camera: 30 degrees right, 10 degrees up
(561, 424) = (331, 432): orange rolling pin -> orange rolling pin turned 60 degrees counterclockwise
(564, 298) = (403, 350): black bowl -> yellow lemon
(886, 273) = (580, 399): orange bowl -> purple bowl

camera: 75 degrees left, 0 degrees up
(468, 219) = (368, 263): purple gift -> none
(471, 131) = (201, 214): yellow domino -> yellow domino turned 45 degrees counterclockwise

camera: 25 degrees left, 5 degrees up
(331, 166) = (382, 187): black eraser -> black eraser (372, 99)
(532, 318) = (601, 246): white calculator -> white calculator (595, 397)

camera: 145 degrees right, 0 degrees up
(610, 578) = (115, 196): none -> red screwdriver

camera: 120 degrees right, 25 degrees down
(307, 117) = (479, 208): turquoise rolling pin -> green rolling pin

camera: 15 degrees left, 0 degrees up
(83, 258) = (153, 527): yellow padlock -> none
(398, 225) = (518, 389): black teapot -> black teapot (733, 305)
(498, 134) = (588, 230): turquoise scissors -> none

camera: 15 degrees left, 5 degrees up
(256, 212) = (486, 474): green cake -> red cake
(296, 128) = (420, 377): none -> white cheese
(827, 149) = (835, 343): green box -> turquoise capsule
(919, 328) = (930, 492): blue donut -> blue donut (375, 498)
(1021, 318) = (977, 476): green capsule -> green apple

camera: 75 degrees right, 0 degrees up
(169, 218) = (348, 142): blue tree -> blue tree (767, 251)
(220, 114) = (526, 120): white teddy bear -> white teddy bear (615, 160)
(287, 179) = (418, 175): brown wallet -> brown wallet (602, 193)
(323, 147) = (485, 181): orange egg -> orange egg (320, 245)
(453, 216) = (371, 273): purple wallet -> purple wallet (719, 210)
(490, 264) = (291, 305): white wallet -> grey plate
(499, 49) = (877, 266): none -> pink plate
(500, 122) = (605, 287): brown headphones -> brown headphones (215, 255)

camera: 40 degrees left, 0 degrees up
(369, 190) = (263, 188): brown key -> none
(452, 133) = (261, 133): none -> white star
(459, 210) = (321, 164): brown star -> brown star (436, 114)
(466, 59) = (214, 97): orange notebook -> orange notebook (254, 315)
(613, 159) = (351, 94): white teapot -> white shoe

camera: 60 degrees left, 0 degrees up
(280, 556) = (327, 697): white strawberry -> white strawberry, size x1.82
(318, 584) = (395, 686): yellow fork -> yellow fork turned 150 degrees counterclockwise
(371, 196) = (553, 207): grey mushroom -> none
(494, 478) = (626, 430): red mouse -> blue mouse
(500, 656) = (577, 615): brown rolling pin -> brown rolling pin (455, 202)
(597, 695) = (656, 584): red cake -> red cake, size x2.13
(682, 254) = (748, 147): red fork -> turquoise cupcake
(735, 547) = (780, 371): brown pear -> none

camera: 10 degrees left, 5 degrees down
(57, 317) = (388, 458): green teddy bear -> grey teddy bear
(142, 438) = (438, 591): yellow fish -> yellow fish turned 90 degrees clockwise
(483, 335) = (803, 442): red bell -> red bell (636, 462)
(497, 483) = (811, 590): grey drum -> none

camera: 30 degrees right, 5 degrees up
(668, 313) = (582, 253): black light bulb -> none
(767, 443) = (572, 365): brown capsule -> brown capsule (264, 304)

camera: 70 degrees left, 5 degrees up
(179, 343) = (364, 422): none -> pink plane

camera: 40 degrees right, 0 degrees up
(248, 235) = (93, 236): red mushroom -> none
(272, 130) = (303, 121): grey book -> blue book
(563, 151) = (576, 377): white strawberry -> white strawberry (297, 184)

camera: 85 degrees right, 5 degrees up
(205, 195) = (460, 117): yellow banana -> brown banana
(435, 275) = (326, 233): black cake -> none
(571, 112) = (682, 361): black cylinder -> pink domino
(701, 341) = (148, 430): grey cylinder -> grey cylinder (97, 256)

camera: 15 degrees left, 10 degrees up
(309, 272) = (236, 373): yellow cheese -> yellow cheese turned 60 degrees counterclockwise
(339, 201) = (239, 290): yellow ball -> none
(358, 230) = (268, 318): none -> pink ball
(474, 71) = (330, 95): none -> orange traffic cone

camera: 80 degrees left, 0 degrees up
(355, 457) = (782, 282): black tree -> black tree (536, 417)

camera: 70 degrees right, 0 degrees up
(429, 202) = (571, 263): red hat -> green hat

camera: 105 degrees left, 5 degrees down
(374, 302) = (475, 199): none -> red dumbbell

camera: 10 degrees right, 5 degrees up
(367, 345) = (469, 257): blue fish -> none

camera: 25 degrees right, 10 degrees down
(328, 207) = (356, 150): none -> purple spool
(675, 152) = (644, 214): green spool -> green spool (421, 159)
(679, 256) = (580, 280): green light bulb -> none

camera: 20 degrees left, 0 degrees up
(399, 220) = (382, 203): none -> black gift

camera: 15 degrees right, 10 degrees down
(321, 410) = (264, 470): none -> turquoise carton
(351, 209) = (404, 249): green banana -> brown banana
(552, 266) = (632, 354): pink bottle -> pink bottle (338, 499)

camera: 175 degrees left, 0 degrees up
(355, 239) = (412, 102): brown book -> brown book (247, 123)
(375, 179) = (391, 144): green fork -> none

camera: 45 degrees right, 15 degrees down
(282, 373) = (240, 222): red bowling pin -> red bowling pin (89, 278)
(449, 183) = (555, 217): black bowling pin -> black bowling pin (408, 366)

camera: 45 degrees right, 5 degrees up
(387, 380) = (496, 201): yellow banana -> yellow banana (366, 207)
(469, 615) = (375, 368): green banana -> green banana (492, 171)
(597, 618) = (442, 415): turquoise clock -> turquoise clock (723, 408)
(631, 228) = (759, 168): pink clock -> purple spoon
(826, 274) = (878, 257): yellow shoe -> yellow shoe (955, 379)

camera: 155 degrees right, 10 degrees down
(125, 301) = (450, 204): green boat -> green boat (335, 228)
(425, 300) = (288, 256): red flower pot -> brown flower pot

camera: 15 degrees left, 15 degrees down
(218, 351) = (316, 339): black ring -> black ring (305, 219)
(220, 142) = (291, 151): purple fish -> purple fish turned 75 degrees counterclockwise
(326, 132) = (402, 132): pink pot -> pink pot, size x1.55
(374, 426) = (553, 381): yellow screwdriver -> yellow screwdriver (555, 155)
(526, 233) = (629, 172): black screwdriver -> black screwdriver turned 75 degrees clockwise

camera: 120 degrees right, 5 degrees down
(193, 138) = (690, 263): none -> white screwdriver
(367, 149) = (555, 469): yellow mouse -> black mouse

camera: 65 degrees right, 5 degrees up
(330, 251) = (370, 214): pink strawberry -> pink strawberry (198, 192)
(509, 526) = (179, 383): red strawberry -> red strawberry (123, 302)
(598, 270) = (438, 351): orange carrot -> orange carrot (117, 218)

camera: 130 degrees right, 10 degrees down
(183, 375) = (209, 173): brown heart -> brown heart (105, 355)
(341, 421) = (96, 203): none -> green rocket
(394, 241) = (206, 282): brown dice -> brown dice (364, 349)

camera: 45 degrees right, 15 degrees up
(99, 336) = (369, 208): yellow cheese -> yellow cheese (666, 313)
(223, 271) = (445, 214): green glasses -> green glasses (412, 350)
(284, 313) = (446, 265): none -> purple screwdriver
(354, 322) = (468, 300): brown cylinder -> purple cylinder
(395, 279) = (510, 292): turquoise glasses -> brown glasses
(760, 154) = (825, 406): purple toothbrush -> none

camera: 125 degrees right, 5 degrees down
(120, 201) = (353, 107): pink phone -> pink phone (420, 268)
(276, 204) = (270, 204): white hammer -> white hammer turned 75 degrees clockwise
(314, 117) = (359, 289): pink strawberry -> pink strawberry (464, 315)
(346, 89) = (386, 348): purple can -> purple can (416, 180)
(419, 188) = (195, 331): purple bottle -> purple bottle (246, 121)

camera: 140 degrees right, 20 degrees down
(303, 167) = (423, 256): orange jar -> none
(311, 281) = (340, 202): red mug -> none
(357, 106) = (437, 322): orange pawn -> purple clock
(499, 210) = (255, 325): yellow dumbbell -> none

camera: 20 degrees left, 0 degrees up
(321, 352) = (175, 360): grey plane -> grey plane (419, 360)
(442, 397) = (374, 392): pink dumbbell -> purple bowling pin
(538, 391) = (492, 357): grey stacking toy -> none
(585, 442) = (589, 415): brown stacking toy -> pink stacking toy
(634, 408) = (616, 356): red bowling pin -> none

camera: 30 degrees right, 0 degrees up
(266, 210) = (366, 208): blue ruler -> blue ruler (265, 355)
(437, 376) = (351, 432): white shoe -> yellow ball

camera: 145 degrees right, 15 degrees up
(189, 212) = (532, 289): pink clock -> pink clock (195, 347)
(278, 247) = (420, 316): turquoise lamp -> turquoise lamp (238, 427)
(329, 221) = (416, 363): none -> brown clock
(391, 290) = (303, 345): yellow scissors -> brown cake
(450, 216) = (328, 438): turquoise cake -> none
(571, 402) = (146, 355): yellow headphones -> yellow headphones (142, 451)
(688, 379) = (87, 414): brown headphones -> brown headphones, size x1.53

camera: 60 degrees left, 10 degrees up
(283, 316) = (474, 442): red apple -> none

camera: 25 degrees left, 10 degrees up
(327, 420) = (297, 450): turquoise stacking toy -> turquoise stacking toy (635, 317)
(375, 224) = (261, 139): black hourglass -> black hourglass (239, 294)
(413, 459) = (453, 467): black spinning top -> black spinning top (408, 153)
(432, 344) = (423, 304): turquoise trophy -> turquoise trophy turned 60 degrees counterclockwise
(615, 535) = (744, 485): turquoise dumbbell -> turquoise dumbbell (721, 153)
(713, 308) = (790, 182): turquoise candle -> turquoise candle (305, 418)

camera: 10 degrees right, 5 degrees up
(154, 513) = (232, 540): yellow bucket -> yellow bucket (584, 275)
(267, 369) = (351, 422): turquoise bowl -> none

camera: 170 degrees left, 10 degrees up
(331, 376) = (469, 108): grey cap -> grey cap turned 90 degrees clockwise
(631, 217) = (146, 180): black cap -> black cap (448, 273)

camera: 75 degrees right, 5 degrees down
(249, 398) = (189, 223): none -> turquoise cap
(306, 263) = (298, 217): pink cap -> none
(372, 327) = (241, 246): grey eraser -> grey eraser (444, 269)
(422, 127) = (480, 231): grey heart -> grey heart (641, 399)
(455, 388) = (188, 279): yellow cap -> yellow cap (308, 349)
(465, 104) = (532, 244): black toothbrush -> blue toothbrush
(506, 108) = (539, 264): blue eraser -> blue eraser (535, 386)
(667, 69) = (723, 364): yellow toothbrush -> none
———
Write down again, exactly as given, only the lines above that fall from the line with "(358, 230) = (268, 318): none -> pink ball" to the line with "camera: 155 degrees right, 10 degrees down", inclusive.

(358, 230) = (268, 318): none -> pink ball
(474, 71) = (330, 95): none -> orange traffic cone

camera: 80 degrees left, 0 degrees up
(355, 457) = (782, 282): black tree -> black tree (536, 417)

camera: 70 degrees right, 0 degrees up
(429, 202) = (571, 263): red hat -> green hat

camera: 105 degrees left, 5 degrees down
(374, 302) = (475, 199): none -> red dumbbell

camera: 10 degrees right, 5 degrees up
(367, 345) = (469, 257): blue fish -> none

camera: 25 degrees right, 10 degrees down
(328, 207) = (356, 150): none -> purple spool
(675, 152) = (644, 214): green spool -> green spool (421, 159)
(679, 256) = (580, 280): green light bulb -> none

camera: 20 degrees left, 0 degrees up
(399, 220) = (382, 203): none -> black gift

camera: 15 degrees right, 10 degrees down
(321, 410) = (264, 470): none -> turquoise carton
(351, 209) = (404, 249): green banana -> brown banana
(552, 266) = (632, 354): pink bottle -> pink bottle (338, 499)

camera: 175 degrees left, 0 degrees up
(355, 239) = (412, 102): brown book -> brown book (247, 123)
(375, 179) = (391, 144): green fork -> none

camera: 45 degrees right, 15 degrees down
(282, 373) = (240, 222): red bowling pin -> red bowling pin (89, 278)
(449, 183) = (555, 217): black bowling pin -> black bowling pin (408, 366)

camera: 45 degrees right, 5 degrees up
(387, 380) = (496, 201): yellow banana -> yellow banana (366, 207)
(469, 615) = (375, 368): green banana -> green banana (492, 171)
(597, 618) = (442, 415): turquoise clock -> turquoise clock (723, 408)
(631, 228) = (759, 168): pink clock -> purple spoon
(826, 274) = (878, 257): yellow shoe -> yellow shoe (955, 379)

camera: 155 degrees right, 10 degrees down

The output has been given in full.